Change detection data
•••
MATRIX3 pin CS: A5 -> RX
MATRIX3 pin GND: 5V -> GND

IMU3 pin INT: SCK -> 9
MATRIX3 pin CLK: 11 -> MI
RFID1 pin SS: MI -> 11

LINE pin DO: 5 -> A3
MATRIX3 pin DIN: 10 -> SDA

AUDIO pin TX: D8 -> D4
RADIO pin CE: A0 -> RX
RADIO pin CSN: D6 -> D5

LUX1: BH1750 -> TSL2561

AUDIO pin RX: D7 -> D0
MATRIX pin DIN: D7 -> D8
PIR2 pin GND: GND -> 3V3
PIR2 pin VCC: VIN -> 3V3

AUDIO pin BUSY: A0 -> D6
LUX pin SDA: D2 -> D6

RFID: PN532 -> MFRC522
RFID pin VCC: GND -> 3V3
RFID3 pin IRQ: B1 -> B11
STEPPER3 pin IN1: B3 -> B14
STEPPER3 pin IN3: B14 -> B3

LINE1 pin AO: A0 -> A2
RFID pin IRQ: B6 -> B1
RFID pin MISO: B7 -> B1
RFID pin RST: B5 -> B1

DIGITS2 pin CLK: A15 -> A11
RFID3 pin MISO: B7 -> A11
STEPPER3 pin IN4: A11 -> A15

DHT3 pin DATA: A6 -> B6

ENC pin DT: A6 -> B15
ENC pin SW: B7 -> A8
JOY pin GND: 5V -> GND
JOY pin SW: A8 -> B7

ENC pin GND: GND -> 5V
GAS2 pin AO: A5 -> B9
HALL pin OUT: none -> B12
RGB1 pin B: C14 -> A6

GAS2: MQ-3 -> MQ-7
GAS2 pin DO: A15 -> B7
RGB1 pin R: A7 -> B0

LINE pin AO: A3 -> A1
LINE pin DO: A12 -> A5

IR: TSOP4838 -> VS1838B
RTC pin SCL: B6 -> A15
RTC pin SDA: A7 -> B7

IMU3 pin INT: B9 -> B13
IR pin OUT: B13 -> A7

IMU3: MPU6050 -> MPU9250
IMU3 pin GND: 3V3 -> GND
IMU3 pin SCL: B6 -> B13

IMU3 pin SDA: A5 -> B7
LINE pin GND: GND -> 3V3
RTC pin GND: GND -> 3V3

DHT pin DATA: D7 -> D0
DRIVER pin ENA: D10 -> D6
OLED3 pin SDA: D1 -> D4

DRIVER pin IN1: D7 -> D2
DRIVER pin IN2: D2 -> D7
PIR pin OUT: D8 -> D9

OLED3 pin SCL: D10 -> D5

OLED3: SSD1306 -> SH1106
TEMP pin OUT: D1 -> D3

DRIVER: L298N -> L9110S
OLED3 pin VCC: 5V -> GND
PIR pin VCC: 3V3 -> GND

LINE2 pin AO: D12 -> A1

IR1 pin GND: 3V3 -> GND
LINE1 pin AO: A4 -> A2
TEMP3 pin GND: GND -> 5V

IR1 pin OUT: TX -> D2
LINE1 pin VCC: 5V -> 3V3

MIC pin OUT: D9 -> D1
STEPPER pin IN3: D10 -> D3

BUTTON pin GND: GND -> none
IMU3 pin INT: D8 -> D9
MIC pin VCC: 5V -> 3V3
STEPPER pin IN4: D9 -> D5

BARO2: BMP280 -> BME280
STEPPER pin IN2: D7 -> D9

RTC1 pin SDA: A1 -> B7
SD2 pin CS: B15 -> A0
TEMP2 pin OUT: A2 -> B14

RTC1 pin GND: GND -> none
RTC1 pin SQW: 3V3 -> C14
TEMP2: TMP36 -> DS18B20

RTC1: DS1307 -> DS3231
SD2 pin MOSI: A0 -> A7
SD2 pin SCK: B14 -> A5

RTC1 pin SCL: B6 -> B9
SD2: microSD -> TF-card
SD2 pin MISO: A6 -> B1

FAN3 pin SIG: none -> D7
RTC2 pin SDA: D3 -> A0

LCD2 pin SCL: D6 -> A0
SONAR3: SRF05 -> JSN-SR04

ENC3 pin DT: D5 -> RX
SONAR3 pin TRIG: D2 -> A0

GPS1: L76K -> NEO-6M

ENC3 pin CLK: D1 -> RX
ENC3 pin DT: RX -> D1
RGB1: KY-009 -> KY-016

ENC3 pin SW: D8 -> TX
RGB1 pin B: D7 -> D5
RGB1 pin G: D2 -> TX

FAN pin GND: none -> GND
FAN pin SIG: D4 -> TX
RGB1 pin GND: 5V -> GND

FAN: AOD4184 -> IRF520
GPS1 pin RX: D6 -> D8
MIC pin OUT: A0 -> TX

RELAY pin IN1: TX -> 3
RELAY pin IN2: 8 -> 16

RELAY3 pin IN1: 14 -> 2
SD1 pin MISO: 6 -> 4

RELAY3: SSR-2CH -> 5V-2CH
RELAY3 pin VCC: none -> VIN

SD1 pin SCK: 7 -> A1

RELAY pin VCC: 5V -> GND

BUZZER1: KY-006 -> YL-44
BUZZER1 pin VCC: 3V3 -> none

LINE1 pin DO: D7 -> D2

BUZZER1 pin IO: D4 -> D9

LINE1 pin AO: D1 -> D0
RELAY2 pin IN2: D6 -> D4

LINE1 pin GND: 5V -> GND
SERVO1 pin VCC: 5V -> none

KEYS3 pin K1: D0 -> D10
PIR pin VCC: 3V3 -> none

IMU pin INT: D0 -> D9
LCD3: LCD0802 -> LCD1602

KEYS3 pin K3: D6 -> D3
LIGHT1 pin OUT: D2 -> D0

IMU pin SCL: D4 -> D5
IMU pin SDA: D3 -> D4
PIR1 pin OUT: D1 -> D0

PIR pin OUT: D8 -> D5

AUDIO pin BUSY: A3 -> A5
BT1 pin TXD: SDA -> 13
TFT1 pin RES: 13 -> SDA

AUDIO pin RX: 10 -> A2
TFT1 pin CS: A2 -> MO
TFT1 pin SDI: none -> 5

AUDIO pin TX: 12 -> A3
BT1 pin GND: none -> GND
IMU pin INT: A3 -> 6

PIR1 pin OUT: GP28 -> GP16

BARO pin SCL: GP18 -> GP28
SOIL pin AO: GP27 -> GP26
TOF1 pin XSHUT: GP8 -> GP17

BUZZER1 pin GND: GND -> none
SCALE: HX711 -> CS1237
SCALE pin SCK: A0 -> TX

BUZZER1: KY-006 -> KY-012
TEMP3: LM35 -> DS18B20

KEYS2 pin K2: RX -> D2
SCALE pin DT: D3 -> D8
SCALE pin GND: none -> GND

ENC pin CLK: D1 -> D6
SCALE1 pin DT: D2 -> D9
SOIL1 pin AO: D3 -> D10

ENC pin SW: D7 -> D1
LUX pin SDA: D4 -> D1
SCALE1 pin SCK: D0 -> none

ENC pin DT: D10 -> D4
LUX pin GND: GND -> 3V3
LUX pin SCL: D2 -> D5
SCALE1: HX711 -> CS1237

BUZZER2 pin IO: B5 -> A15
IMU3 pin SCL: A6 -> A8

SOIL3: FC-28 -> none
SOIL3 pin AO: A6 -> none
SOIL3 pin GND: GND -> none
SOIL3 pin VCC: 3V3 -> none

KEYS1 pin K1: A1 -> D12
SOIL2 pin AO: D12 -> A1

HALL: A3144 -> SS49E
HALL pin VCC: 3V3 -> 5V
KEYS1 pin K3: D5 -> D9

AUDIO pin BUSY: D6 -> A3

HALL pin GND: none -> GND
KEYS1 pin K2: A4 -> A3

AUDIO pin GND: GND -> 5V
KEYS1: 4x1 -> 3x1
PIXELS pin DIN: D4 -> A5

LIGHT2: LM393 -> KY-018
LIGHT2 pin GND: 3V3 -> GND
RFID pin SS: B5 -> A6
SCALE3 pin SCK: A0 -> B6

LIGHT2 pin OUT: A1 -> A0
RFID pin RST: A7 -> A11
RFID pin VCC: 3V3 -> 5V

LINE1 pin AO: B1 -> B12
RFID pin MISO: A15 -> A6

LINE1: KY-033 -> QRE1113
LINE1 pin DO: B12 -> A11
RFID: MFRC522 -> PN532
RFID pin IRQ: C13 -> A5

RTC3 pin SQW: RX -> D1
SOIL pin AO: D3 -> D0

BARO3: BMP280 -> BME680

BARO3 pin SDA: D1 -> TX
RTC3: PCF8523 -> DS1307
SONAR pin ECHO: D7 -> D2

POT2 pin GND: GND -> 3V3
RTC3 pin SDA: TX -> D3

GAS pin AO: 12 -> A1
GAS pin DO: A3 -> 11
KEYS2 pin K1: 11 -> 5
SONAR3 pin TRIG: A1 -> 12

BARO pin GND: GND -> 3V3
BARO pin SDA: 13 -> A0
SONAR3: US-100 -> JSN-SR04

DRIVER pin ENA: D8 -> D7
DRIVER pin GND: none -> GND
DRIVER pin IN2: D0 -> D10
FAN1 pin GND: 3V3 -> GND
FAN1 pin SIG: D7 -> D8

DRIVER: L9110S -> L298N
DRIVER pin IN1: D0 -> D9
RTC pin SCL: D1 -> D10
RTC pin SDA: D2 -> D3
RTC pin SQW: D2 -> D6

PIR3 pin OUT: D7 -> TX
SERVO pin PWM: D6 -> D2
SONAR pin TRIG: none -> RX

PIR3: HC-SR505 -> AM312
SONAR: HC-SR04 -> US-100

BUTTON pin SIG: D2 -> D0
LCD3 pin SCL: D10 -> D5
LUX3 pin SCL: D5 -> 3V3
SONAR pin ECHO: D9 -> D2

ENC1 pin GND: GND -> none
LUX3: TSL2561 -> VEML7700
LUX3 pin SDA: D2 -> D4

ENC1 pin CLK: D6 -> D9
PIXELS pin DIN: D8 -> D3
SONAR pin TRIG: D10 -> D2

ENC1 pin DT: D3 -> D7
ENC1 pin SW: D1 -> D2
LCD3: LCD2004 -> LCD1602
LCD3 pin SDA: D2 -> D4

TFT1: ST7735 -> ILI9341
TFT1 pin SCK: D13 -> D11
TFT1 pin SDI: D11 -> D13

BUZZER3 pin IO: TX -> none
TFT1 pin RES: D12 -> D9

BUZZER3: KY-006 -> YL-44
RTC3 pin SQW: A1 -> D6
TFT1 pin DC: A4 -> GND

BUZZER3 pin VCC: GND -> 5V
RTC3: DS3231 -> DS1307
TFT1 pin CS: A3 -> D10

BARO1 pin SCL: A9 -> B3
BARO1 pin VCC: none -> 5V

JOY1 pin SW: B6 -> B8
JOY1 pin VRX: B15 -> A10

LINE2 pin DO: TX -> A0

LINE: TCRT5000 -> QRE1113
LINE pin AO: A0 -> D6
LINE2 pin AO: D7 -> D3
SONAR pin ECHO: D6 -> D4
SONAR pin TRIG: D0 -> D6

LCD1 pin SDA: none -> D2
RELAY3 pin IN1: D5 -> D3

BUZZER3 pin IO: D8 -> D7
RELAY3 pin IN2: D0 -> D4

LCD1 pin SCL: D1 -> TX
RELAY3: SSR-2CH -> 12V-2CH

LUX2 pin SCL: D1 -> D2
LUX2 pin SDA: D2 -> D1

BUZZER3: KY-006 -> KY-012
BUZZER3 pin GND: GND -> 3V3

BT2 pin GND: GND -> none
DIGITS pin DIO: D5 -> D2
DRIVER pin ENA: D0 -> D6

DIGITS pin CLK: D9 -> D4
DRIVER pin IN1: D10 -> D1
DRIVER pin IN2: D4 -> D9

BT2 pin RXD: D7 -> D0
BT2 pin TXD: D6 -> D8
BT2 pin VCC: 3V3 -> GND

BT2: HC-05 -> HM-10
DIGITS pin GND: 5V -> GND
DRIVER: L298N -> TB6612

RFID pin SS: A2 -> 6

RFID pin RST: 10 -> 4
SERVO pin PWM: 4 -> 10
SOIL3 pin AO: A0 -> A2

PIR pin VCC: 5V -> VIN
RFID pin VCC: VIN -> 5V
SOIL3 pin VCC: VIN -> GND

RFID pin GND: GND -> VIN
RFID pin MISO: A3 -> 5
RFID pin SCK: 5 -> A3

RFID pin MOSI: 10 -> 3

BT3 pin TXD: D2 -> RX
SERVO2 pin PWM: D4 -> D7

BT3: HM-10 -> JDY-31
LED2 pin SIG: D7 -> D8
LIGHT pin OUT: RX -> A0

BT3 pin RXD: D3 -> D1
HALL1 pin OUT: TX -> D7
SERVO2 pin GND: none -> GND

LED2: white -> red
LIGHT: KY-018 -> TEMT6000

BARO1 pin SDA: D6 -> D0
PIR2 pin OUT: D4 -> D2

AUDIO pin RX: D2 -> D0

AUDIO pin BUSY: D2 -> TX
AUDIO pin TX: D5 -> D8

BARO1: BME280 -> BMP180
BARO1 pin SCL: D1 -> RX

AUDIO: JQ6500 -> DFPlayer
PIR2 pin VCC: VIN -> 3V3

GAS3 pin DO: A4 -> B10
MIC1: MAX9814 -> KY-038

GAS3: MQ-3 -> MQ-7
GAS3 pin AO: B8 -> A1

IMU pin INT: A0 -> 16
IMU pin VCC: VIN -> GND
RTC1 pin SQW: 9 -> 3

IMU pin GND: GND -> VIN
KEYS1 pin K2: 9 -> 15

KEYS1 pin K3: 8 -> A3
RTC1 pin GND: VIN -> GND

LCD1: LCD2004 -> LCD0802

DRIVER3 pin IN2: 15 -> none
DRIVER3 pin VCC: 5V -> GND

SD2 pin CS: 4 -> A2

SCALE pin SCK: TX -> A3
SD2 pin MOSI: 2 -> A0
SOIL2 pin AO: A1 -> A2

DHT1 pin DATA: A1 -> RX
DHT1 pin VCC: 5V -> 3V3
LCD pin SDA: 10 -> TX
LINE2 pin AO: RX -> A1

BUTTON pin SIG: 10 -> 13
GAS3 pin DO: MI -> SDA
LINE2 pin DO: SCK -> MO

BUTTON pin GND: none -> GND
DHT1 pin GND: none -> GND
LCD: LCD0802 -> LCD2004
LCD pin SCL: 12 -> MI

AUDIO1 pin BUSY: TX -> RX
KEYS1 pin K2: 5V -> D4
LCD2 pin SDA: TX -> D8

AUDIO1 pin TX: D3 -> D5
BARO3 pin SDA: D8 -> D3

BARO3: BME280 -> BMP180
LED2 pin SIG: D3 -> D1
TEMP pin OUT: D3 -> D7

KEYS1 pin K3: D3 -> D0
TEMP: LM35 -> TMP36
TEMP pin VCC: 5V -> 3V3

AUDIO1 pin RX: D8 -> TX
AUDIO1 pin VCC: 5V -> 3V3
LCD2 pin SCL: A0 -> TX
•••
__YOUR GOAL__. Keeping every character as it is, restate the lines above that run from the line with "LIGHT1 pin OUT: D2 -> D0" through the line with "BARO pin SCL: GP18 -> GP28", both included, and nothing else.

__SOLUTION FOR THIS EXERCISE__.
LIGHT1 pin OUT: D2 -> D0

IMU pin SCL: D4 -> D5
IMU pin SDA: D3 -> D4
PIR1 pin OUT: D1 -> D0

PIR pin OUT: D8 -> D5

AUDIO pin BUSY: A3 -> A5
BT1 pin TXD: SDA -> 13
TFT1 pin RES: 13 -> SDA

AUDIO pin RX: 10 -> A2
TFT1 pin CS: A2 -> MO
TFT1 pin SDI: none -> 5

AUDIO pin TX: 12 -> A3
BT1 pin GND: none -> GND
IMU pin INT: A3 -> 6

PIR1 pin OUT: GP28 -> GP16

BARO pin SCL: GP18 -> GP28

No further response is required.